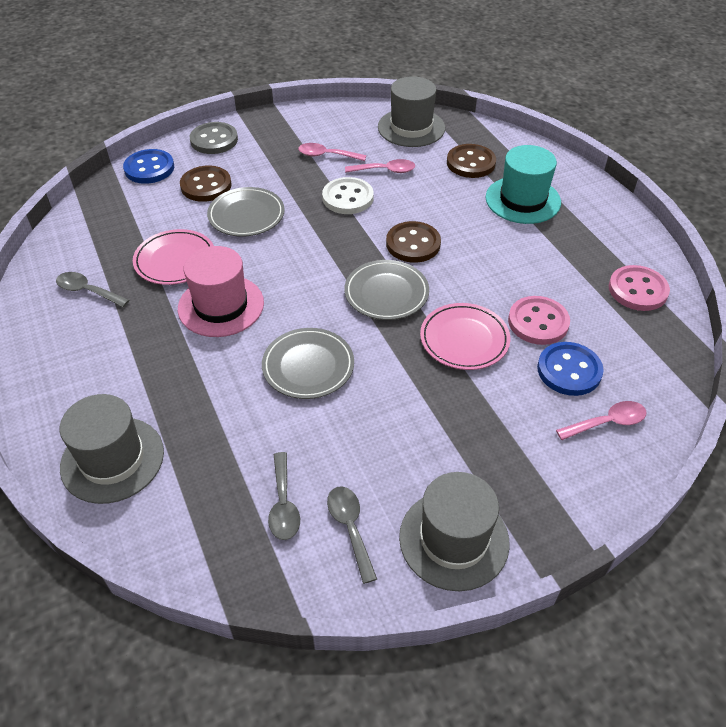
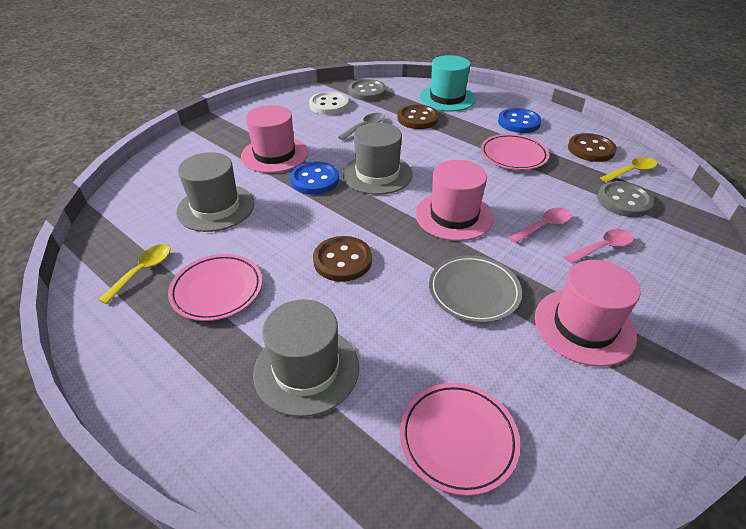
grey button: 1 -> 2
grey plate: 3 -> 1
grey spoon: 3 -> 1
pink button: 2 -> 0
pink hat: 1 -> 3
pink plate: 2 -> 3
pink spoon: 3 -> 2
yellow spoon: 0 -> 2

•••••

▶ EXERCISE: What's needed here is an exact repeat of all the records above, pictures excluded.

▶ WRITTEN ANSWER:
grey button: 1 -> 2
grey plate: 3 -> 1
grey spoon: 3 -> 1
pink button: 2 -> 0
pink hat: 1 -> 3
pink plate: 2 -> 3
pink spoon: 3 -> 2
yellow spoon: 0 -> 2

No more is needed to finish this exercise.